What needs to be done: Exactly the lines below starting at the line with "ENC1 pin SW: D33 -> D4" and ending at the line with "SD pin SCK: D18 -> D5" are wanted, with both ends included. Leave out the pictures and add no other lines.
[[ Input data, beginning ]]
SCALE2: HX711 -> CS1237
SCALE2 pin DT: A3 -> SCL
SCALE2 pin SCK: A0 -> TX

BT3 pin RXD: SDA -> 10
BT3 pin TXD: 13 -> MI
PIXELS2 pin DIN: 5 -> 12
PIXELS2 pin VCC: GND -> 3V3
[[ Input data, end ]]
[[ Input data, beginning ]]
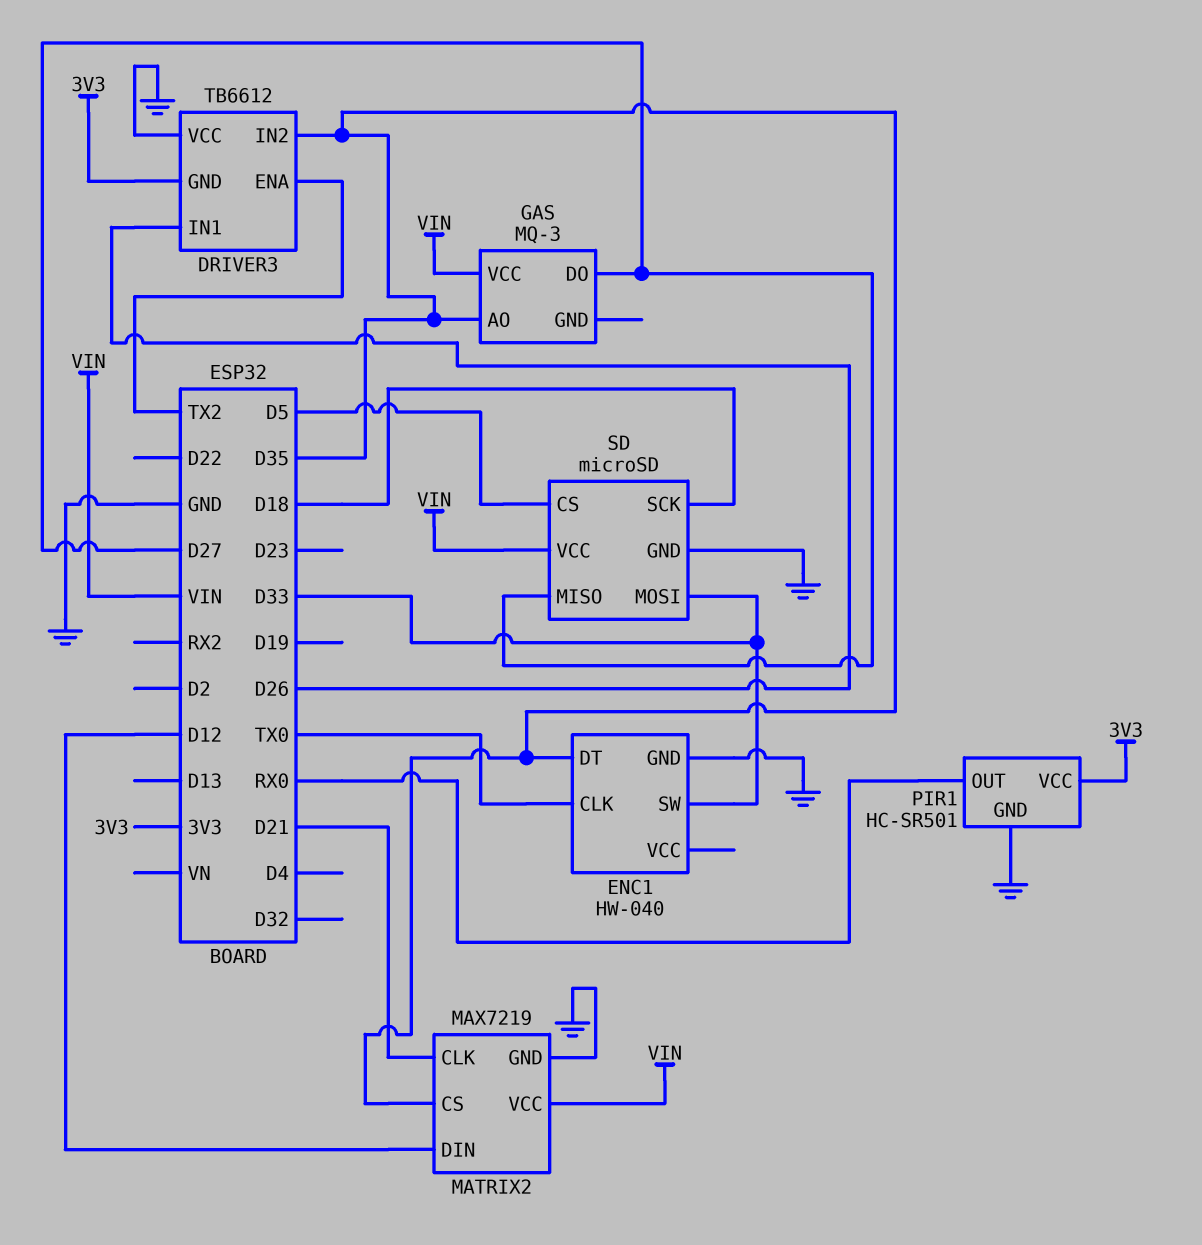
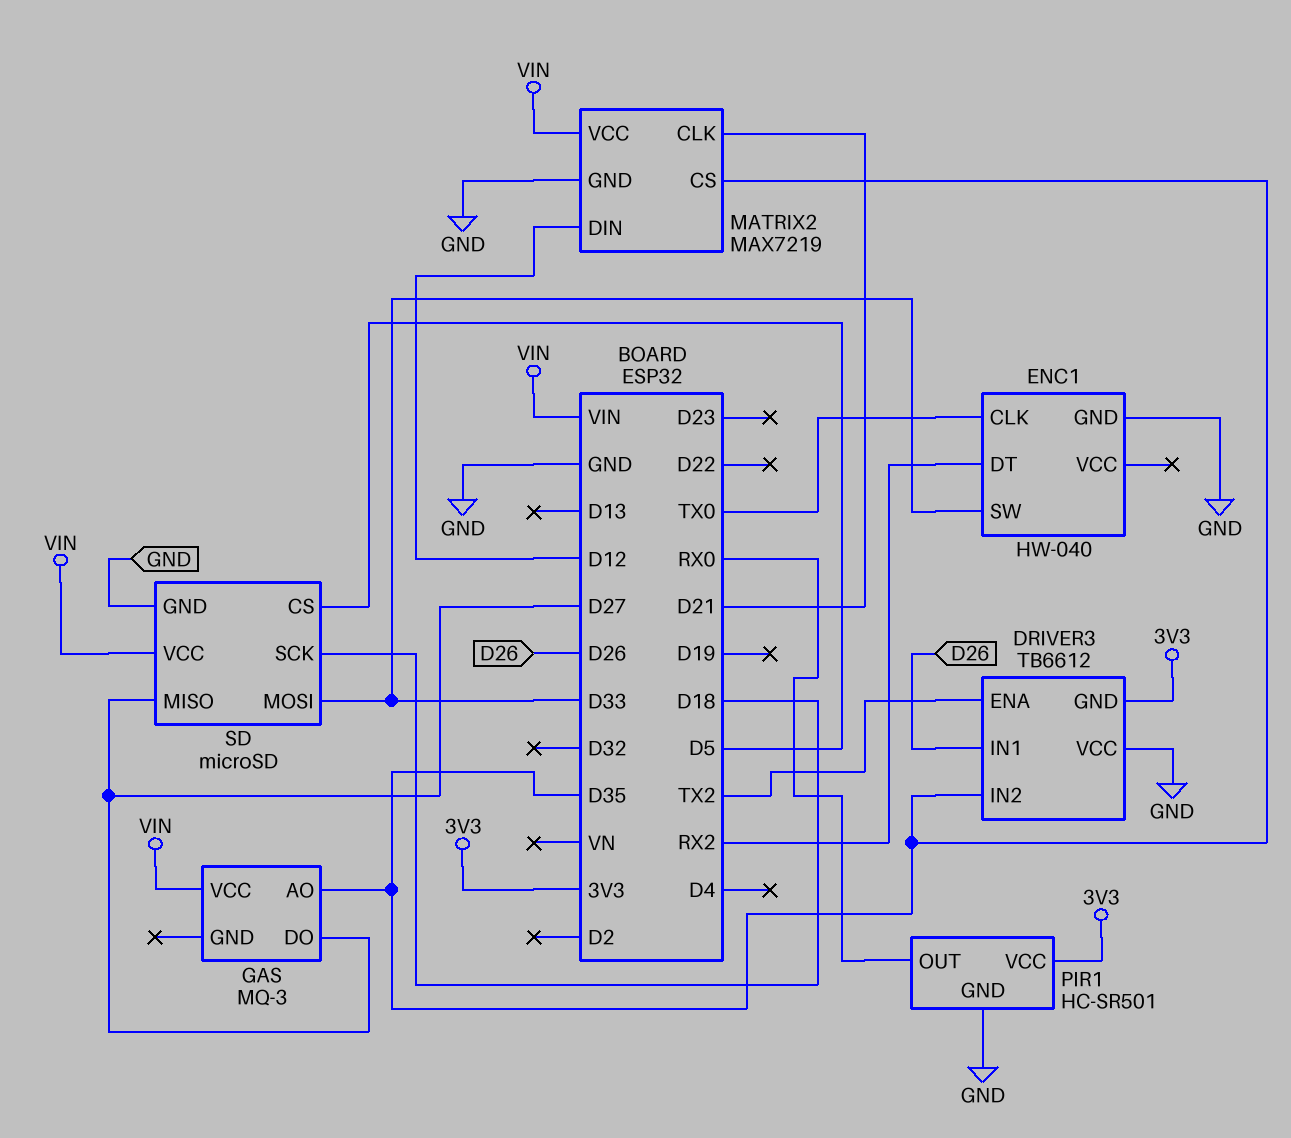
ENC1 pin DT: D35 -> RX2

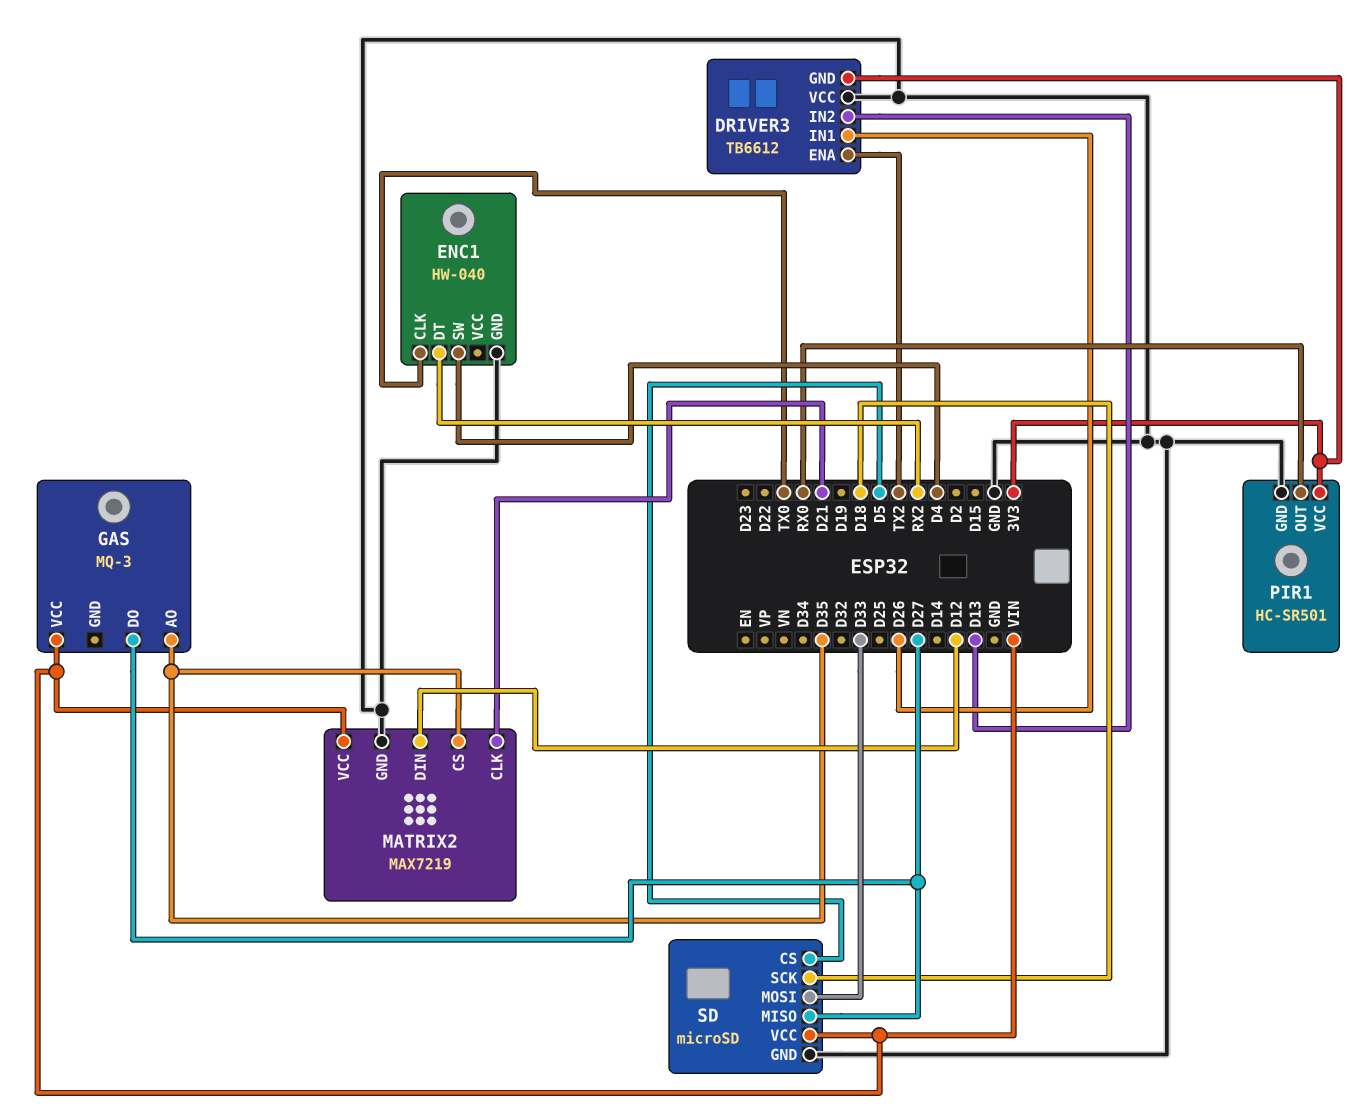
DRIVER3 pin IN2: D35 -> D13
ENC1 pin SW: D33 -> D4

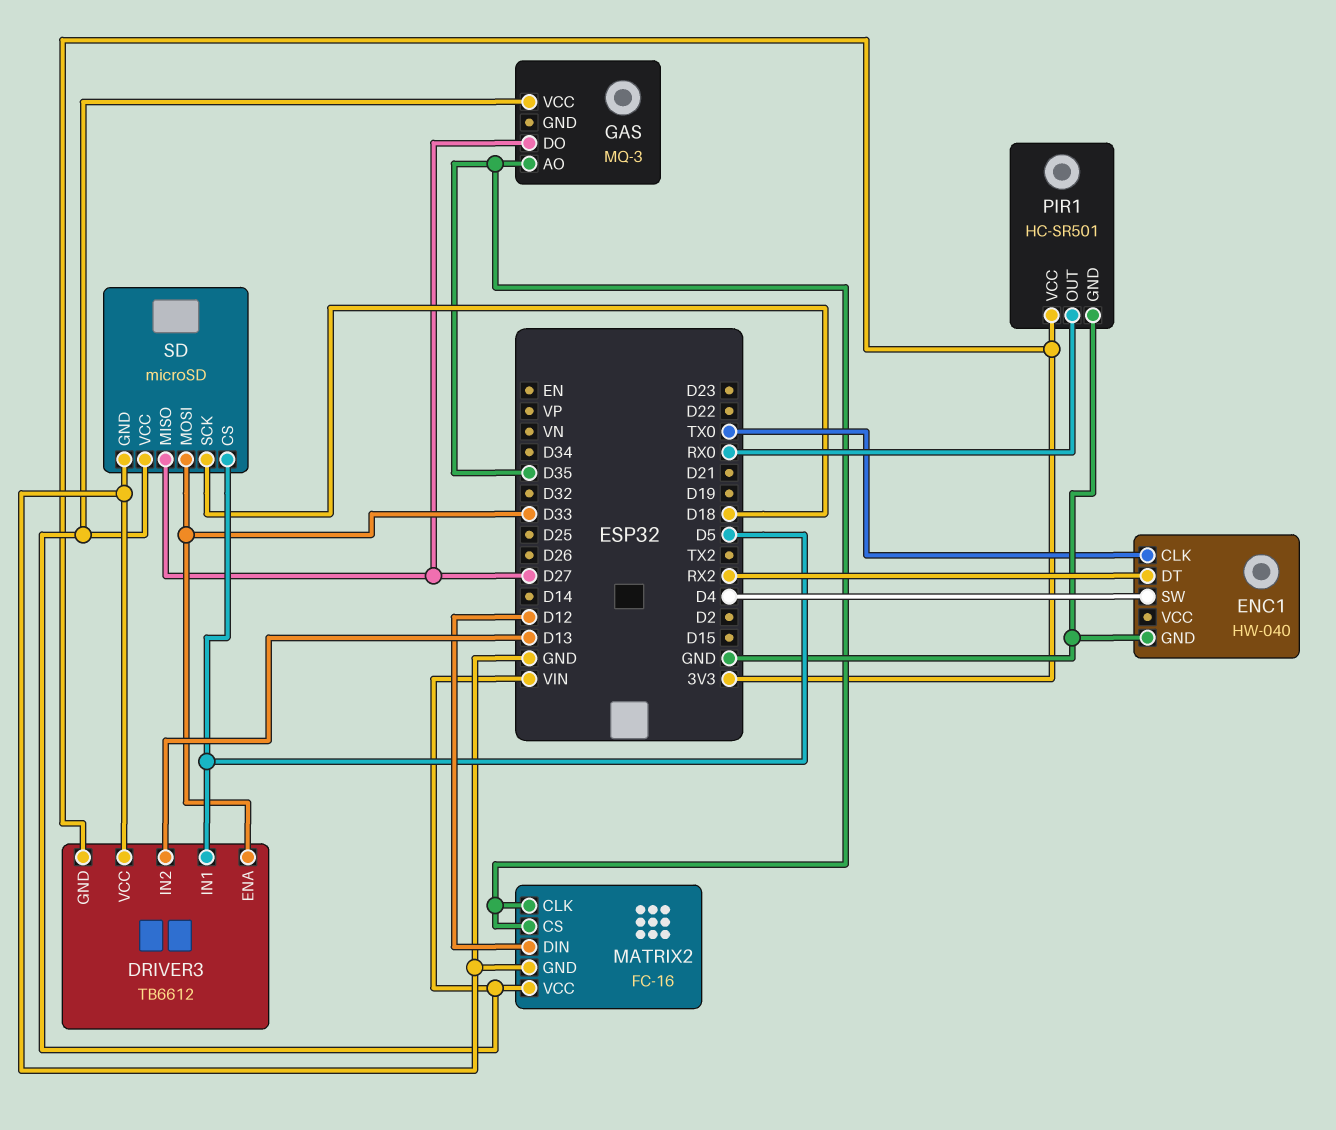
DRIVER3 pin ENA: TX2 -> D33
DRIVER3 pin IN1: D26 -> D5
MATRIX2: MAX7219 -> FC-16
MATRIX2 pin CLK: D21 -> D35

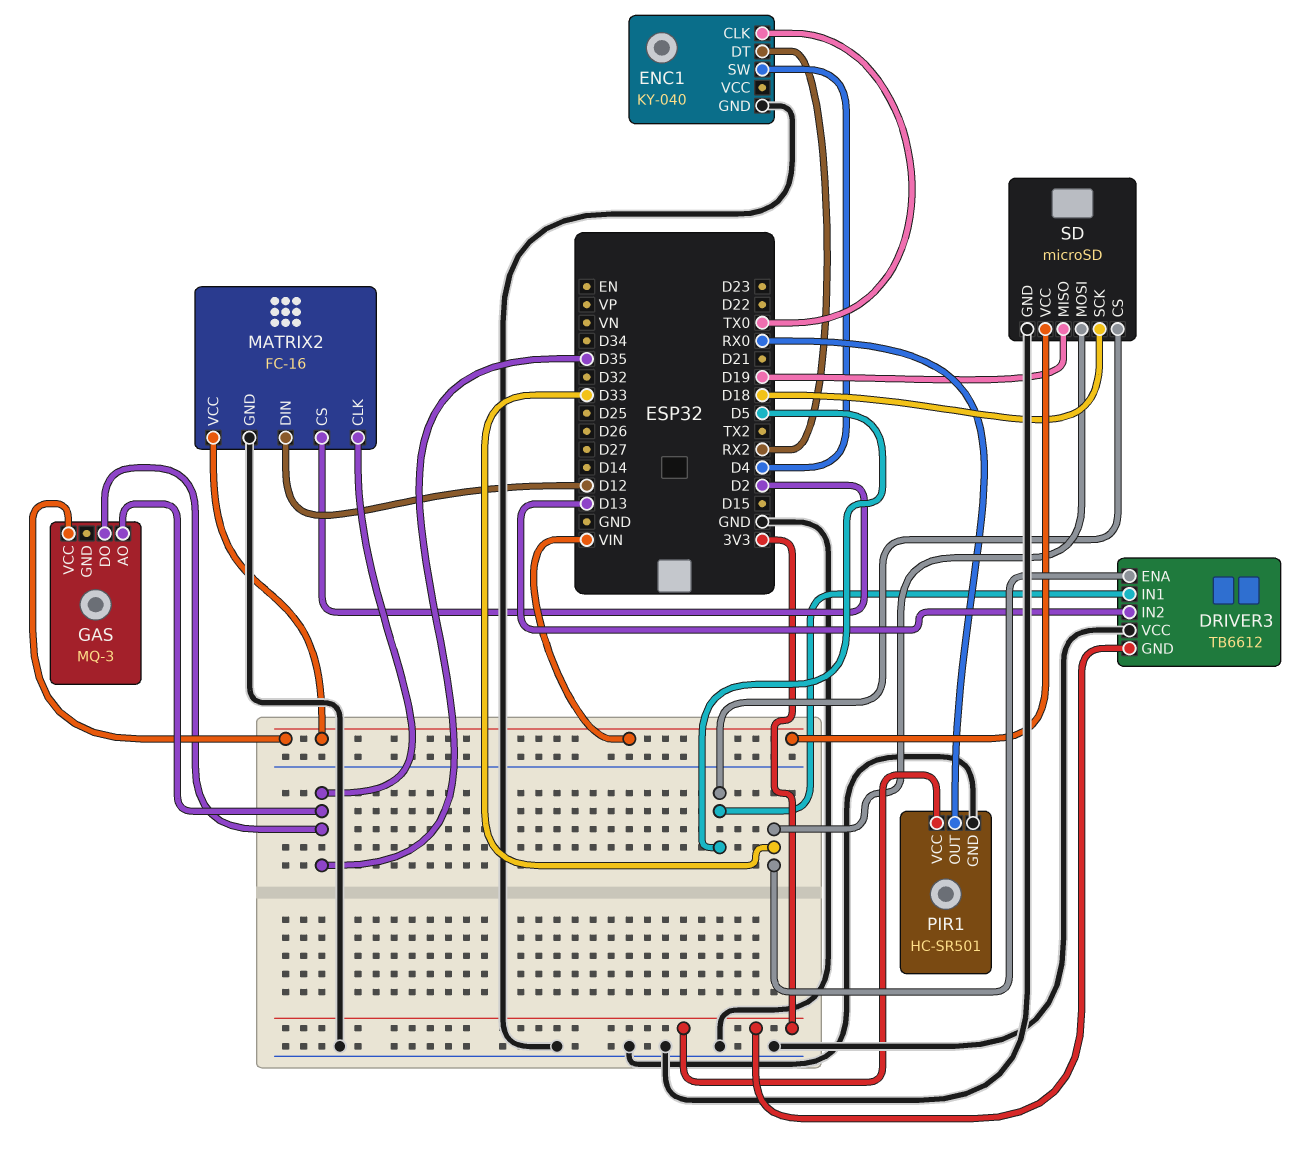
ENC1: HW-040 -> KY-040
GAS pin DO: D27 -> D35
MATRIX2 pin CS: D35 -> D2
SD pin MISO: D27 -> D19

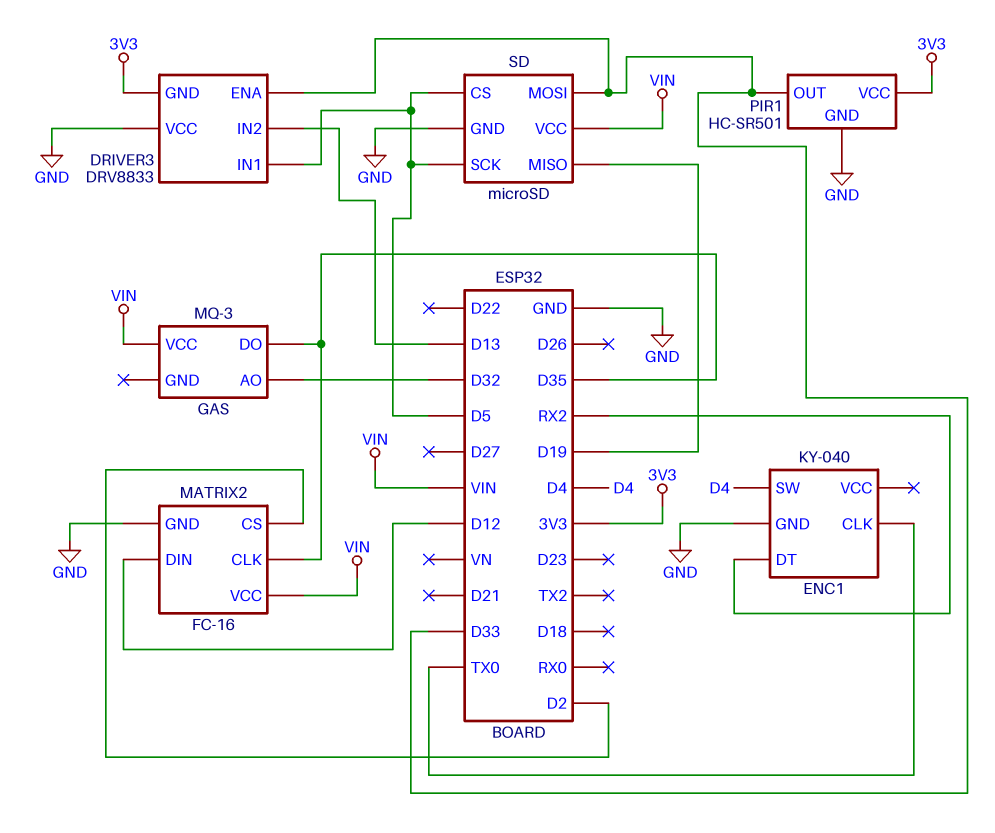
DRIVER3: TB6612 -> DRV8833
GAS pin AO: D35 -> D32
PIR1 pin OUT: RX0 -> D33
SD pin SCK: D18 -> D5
[[ Input data, end ]]
Result:
ENC1 pin SW: D33 -> D4

DRIVER3 pin ENA: TX2 -> D33
DRIVER3 pin IN1: D26 -> D5
MATRIX2: MAX7219 -> FC-16
MATRIX2 pin CLK: D21 -> D35

ENC1: HW-040 -> KY-040
GAS pin DO: D27 -> D35
MATRIX2 pin CS: D35 -> D2
SD pin MISO: D27 -> D19

DRIVER3: TB6612 -> DRV8833
GAS pin AO: D35 -> D32
PIR1 pin OUT: RX0 -> D33
SD pin SCK: D18 -> D5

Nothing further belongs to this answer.